| Problem requirements |
Do not include the pictures; repeat the rest of the data exactly.
Information shown START
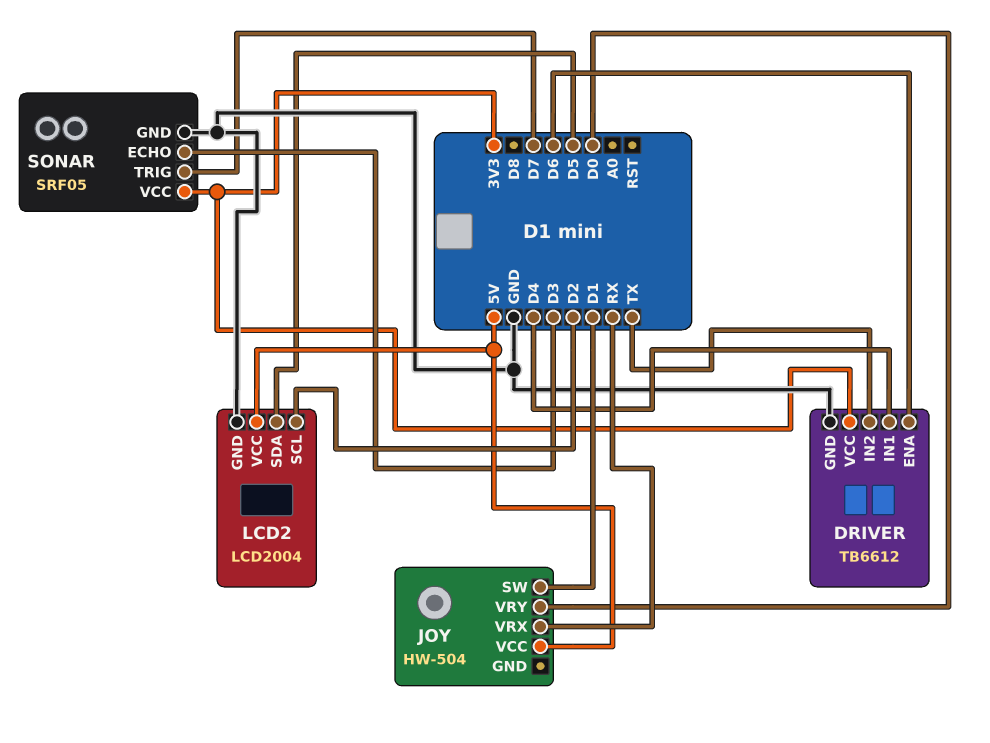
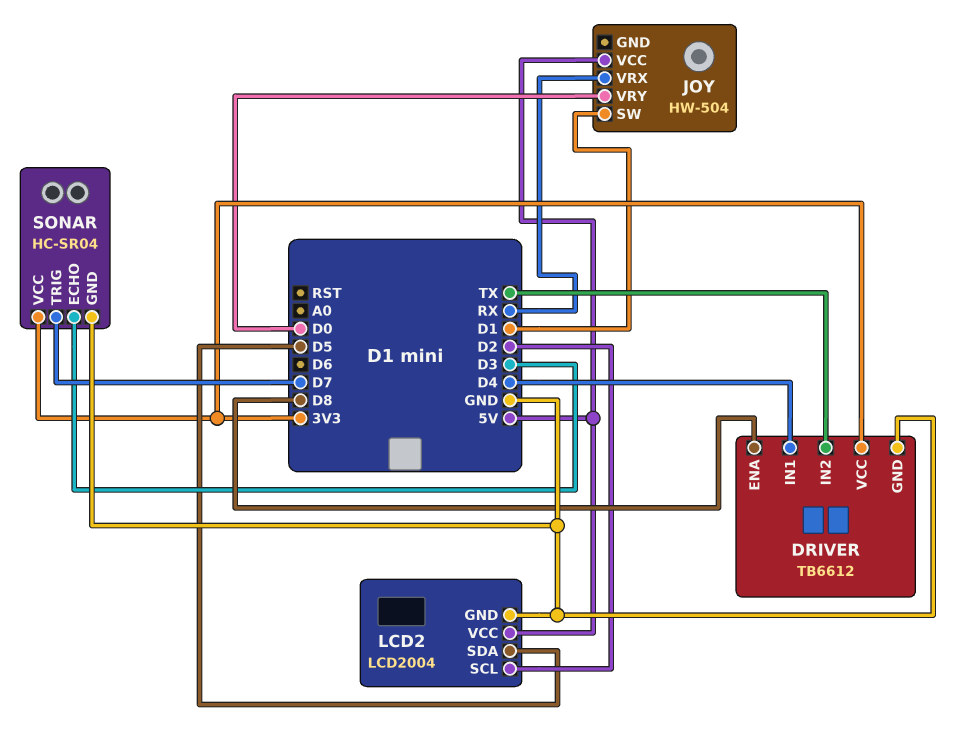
DRIVER pin ENA: D6 -> D8
SONAR: SRF05 -> HC-SR04

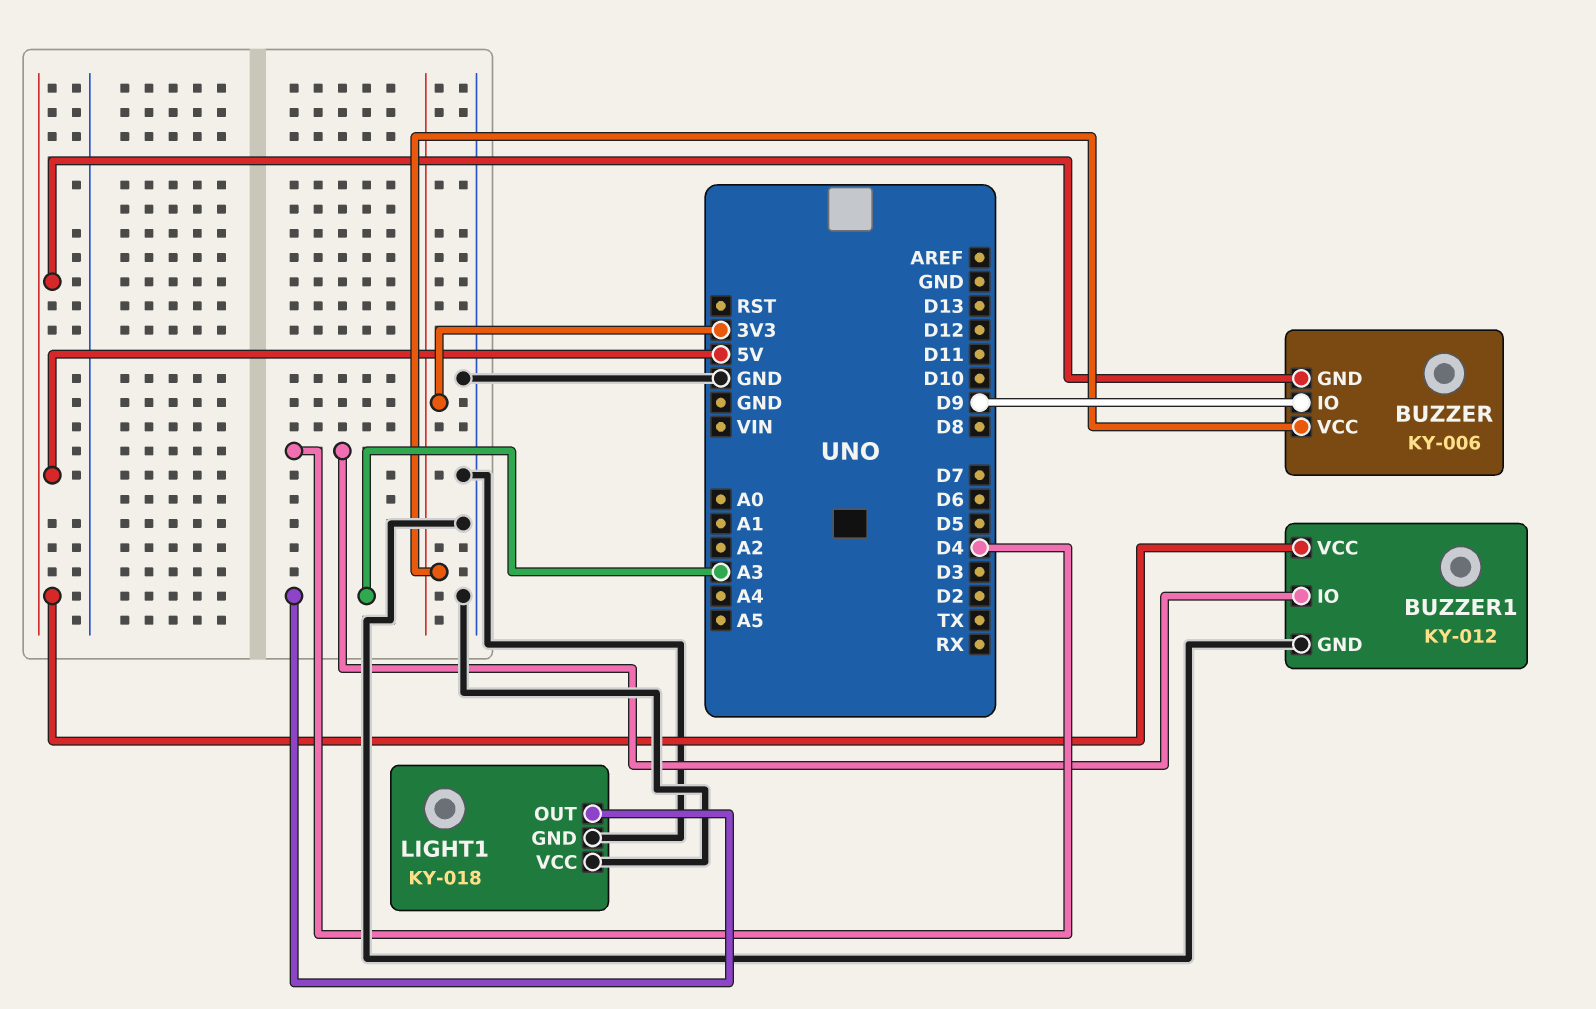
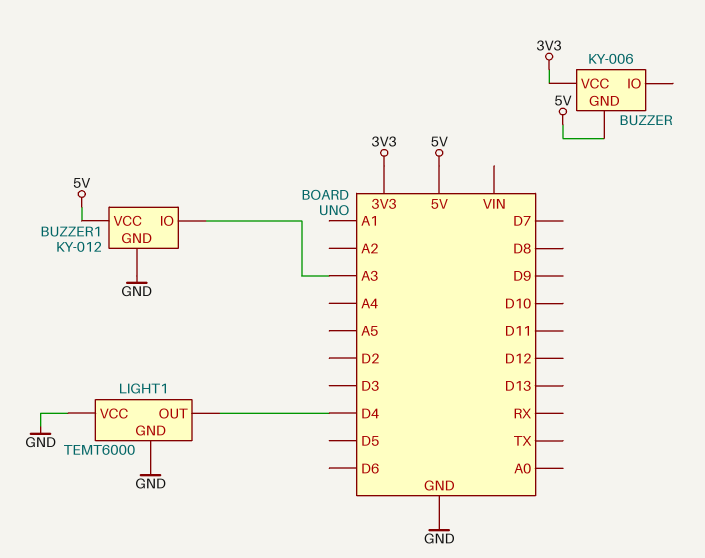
BUZZER pin IO: D9 -> none
BUZZER1 pin IO: D4 -> A3
LIGHT1: KY-018 -> TEMT6000
LIGHT1 pin OUT: A3 -> D4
Information shown END
| Exercise result |
DRIVER pin ENA: D6 -> D8
SONAR: SRF05 -> HC-SR04

BUZZER pin IO: D9 -> none
BUZZER1 pin IO: D4 -> A3
LIGHT1: KY-018 -> TEMT6000
LIGHT1 pin OUT: A3 -> D4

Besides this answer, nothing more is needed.